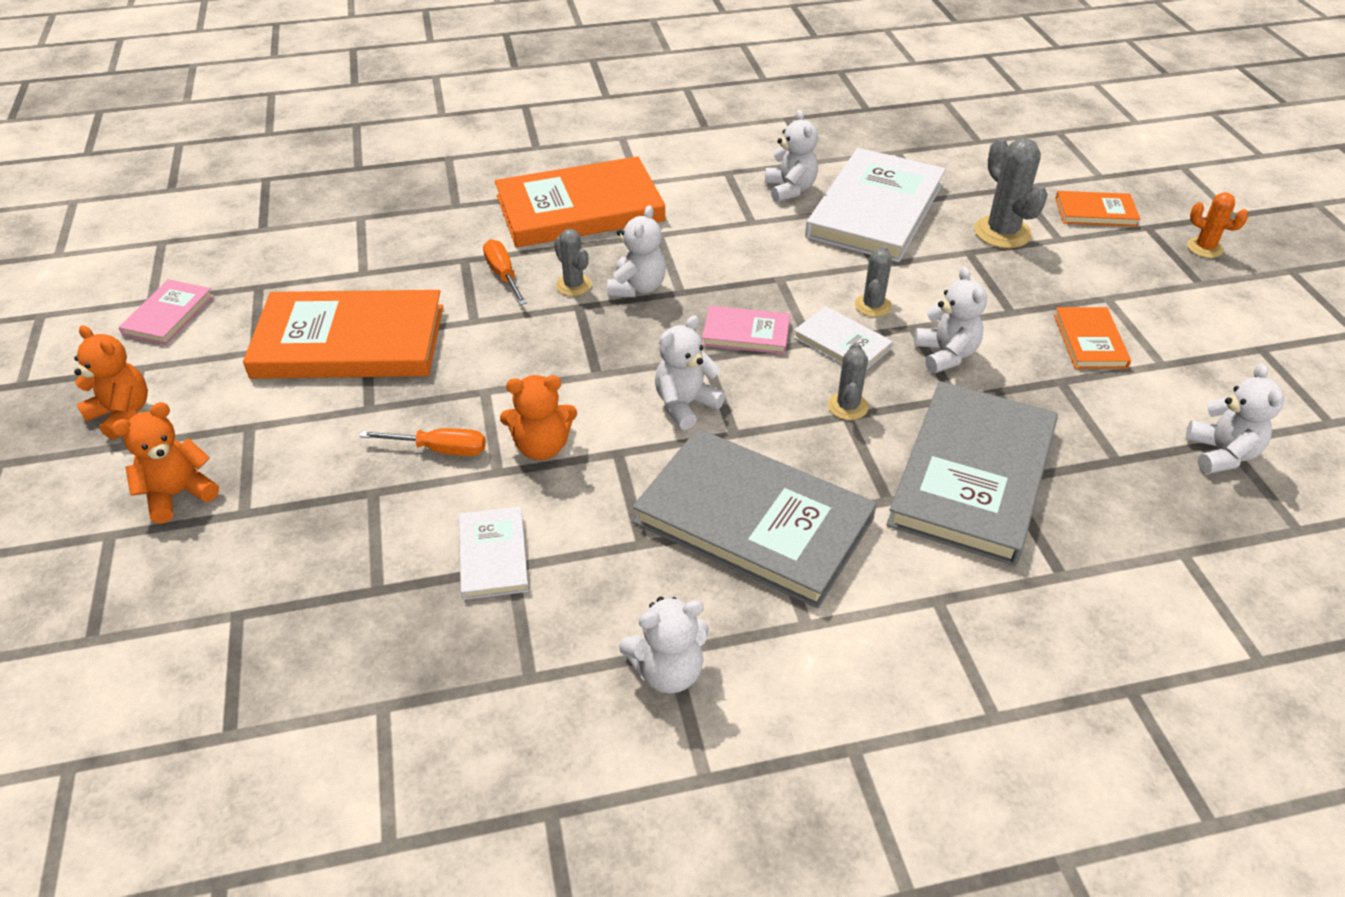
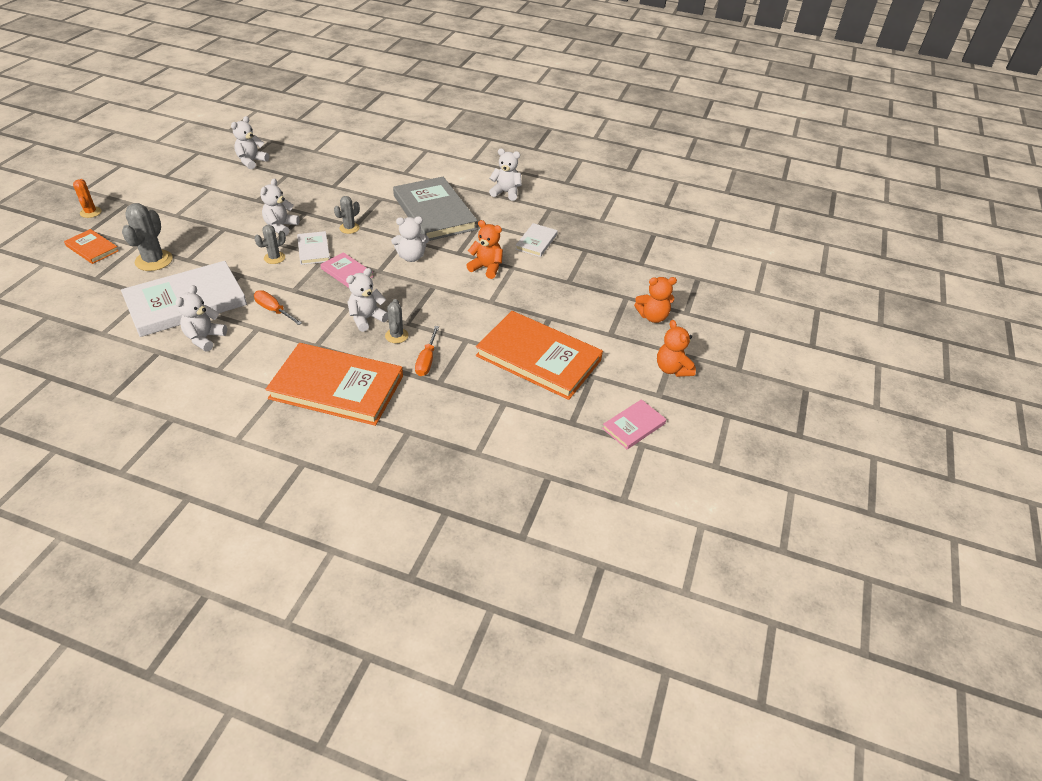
camera: 150 degrees left, 0 degrees up
orange screwdriver [360,428,486,456] -> orange screwdriver moved to [254,290,302,325]
grey book [886,381,1058,566] -> none
orange book [1054,307,1131,369] -> none

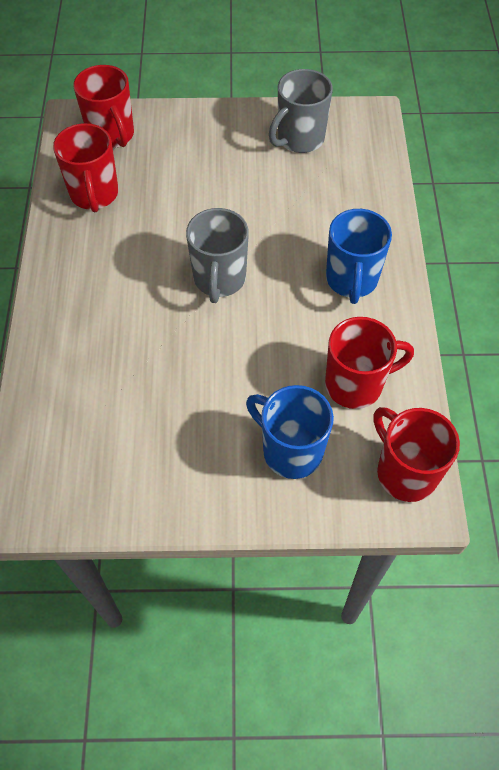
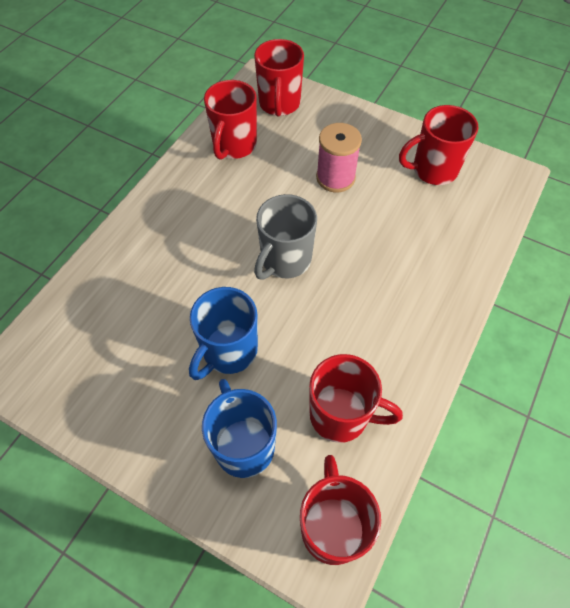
camera: 30 degrees right, 0 degrees up
grey mug [269,69,333,153] -> red mug [399,105,479,185]
blue mug [326,209,392,304] -> blue mug moved to [189,287,258,380]
none -> pink spool [316,123,362,192]

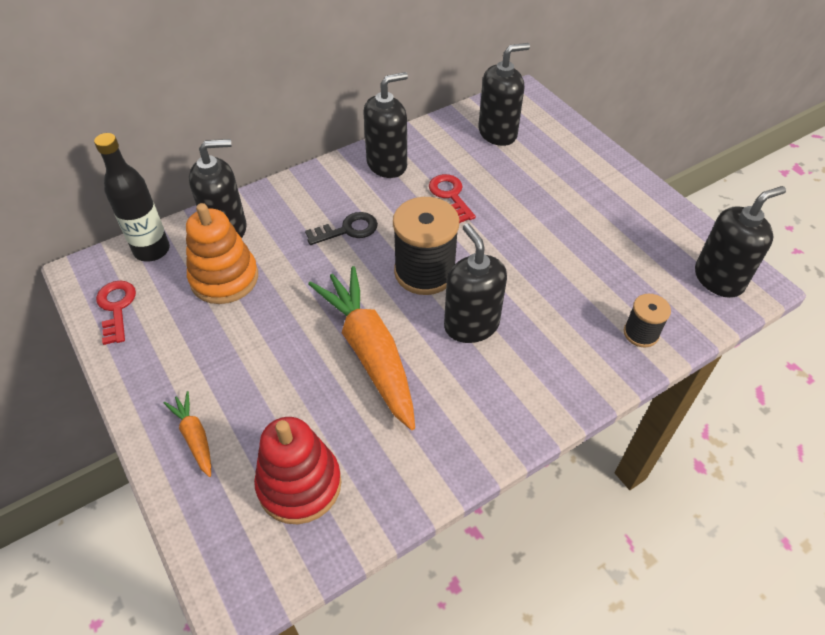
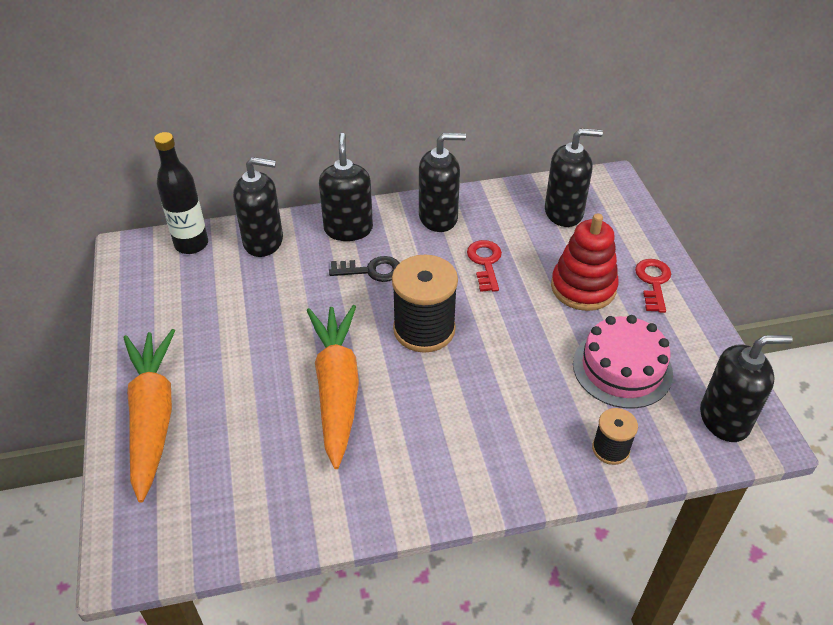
camera: 20 degrees right, 5 degrees down
red key [96,281,136,345] -> red key moved to [635,259,671,313]
orange carrot [164,391,211,477] -> orange carrot [123,329,175,503], size x2.17
orange stacking toy [186,203,258,304] -> none
red stacking toy [254,417,341,524] -> red stacking toy moved to [551,213,619,311]
black soap dispenser [444,223,507,343] -> black soap dispenser moved to [319,133,373,241]
none -> pink cake [573,315,673,409]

⁂

■ About this exercise
Scan the listing above for the word "grey" and show each line where it is found.

■ Task answer
grey book [886,381,1058,566] -> none
grey mug [269,69,333,153] -> red mug [399,105,479,185]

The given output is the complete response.